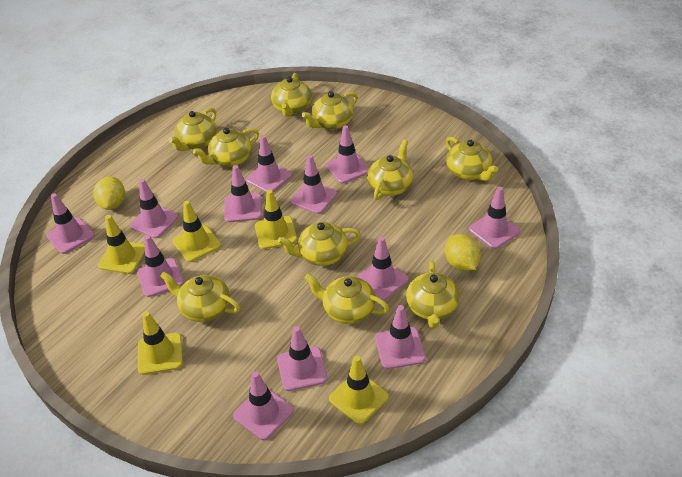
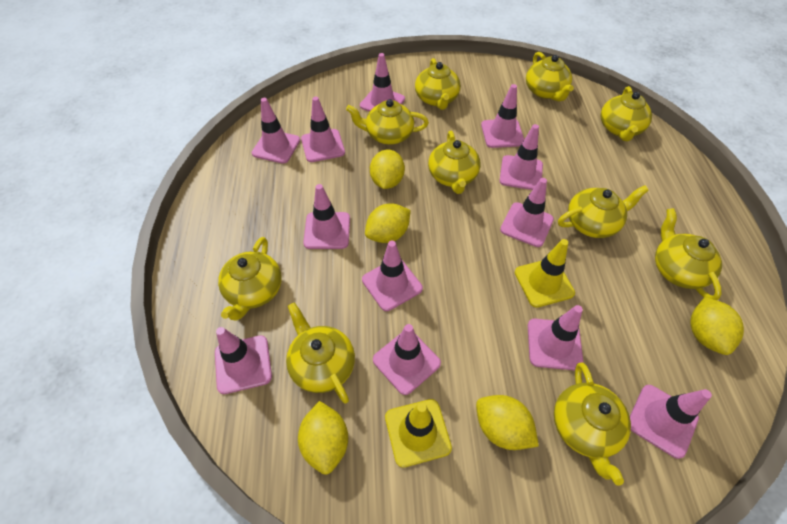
yellow lemon: 2 -> 5
yellow traffic cone: 5 -> 2

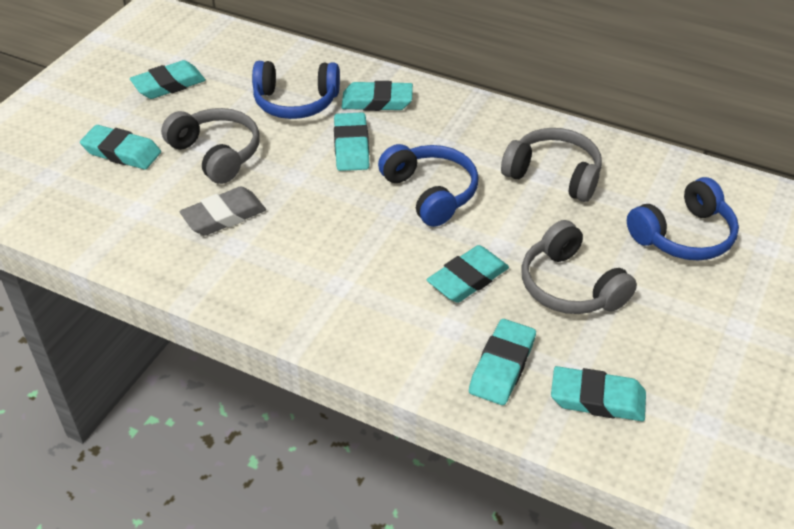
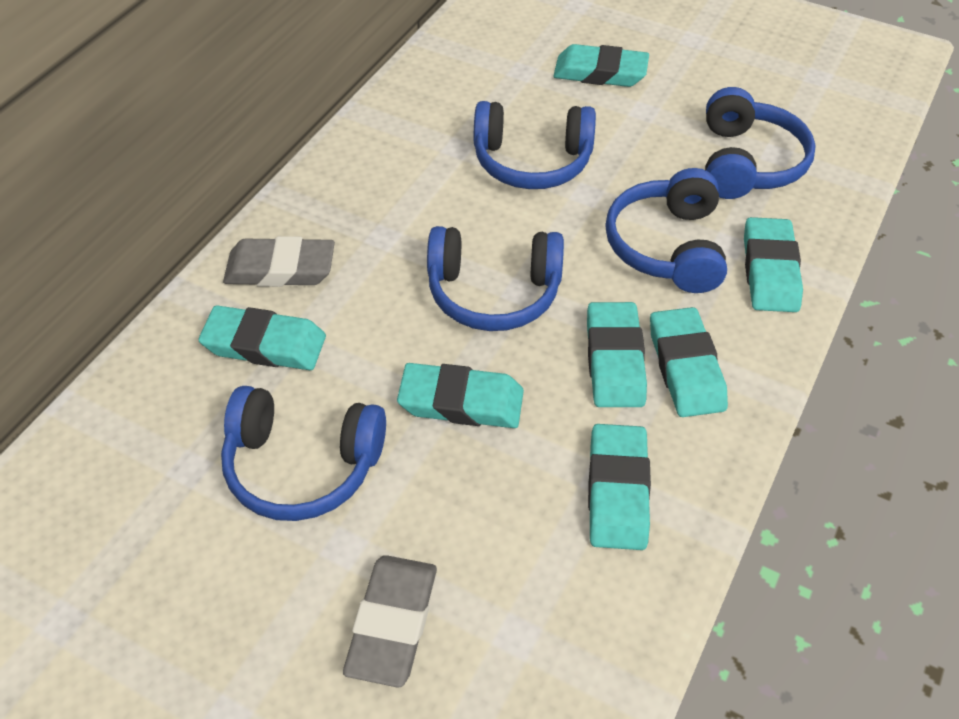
blue headphones: 3 -> 5
grey eraser: 1 -> 2
grey headphones: 3 -> 0

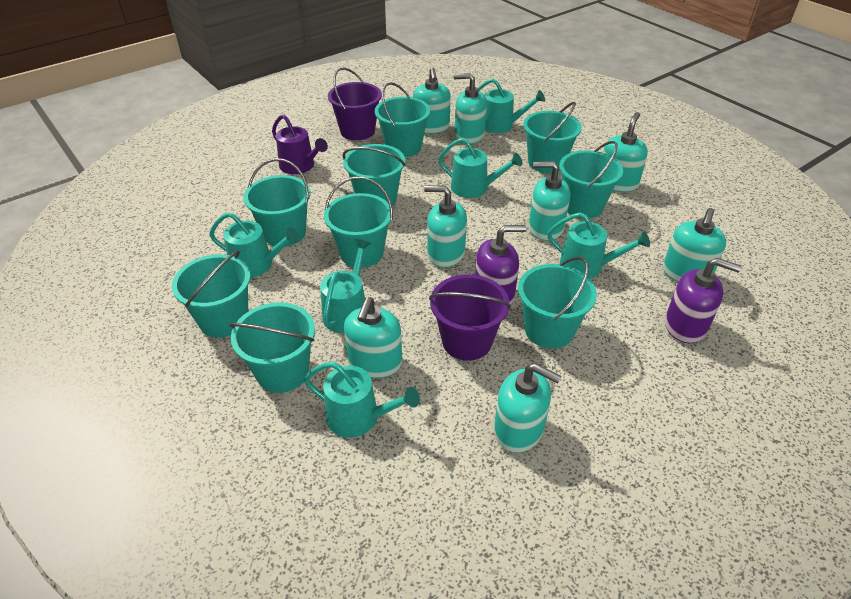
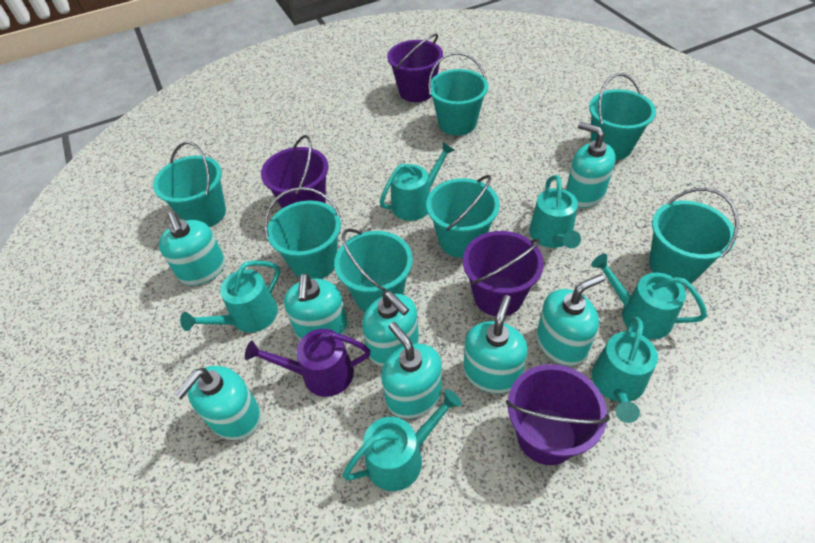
purple bucket: 2 -> 4
purple soap dispenser: 2 -> 0
turquoise bucket: 9 -> 7

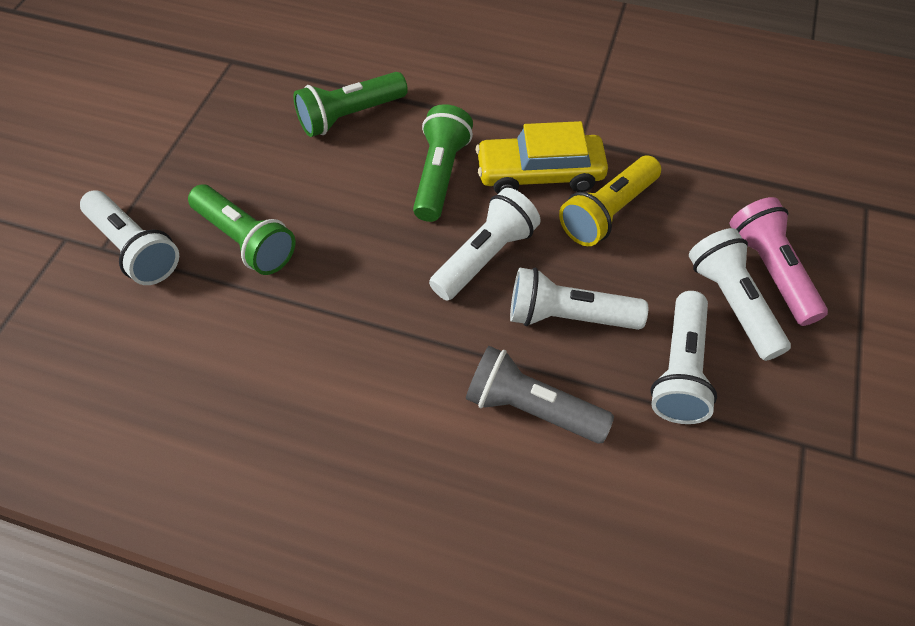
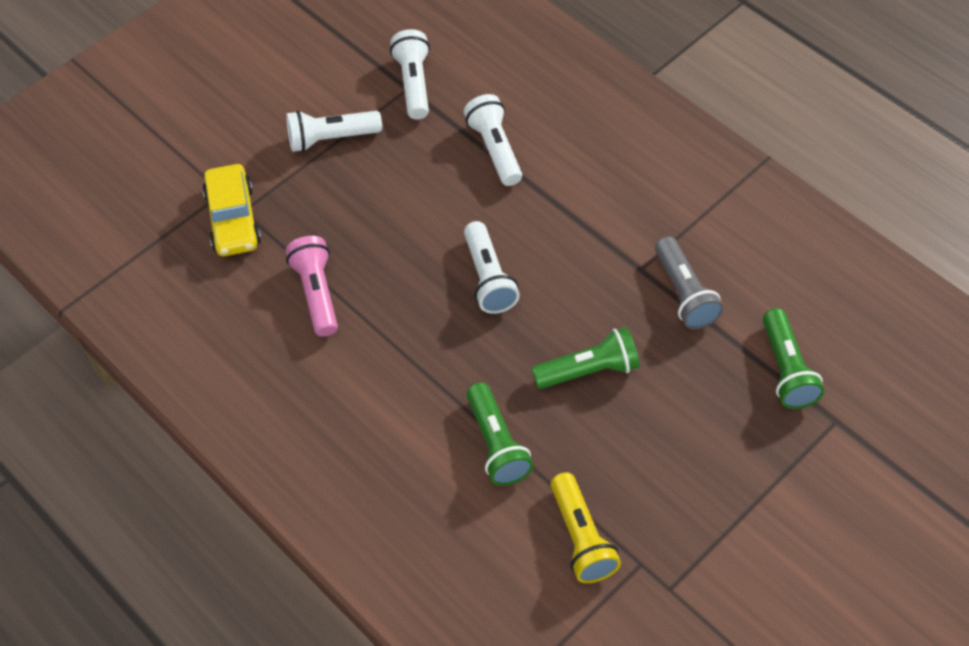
white flashlight: 5 -> 4

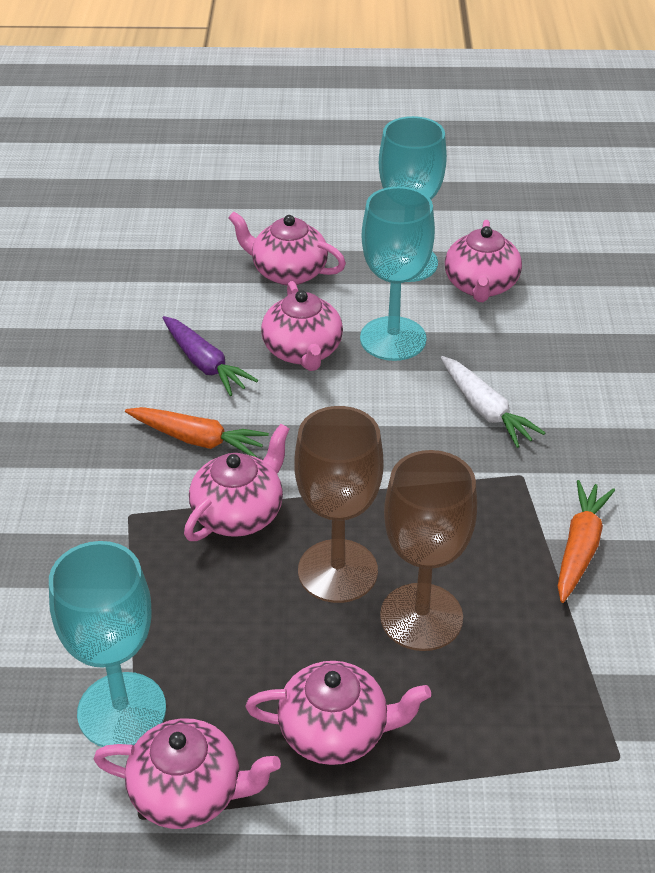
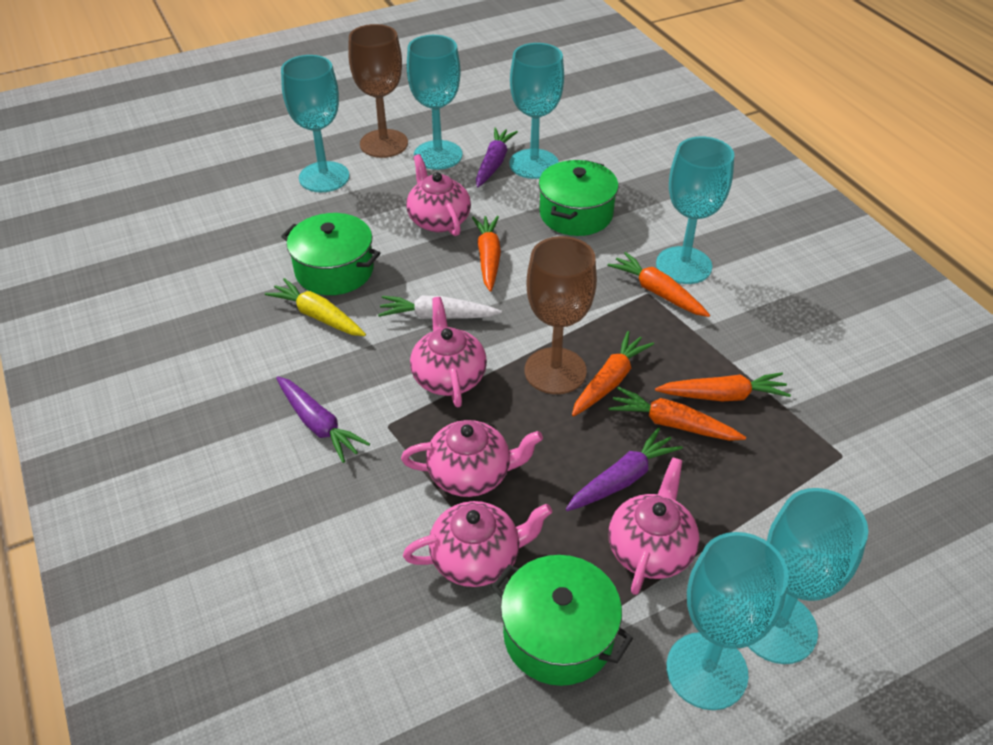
green pot: 0 -> 3
orange carrot: 2 -> 5
pink teapot: 6 -> 5
purple carrot: 1 -> 3
turquoise goblet: 3 -> 6
yellow carrot: 0 -> 1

________________________________________

• **Problem details**
Please go line by line through the records above, copying each one that holds the string "yellow".

• **Reply to the task**
yellow lemon: 2 -> 5
yellow traffic cone: 5 -> 2
yellow carrot: 0 -> 1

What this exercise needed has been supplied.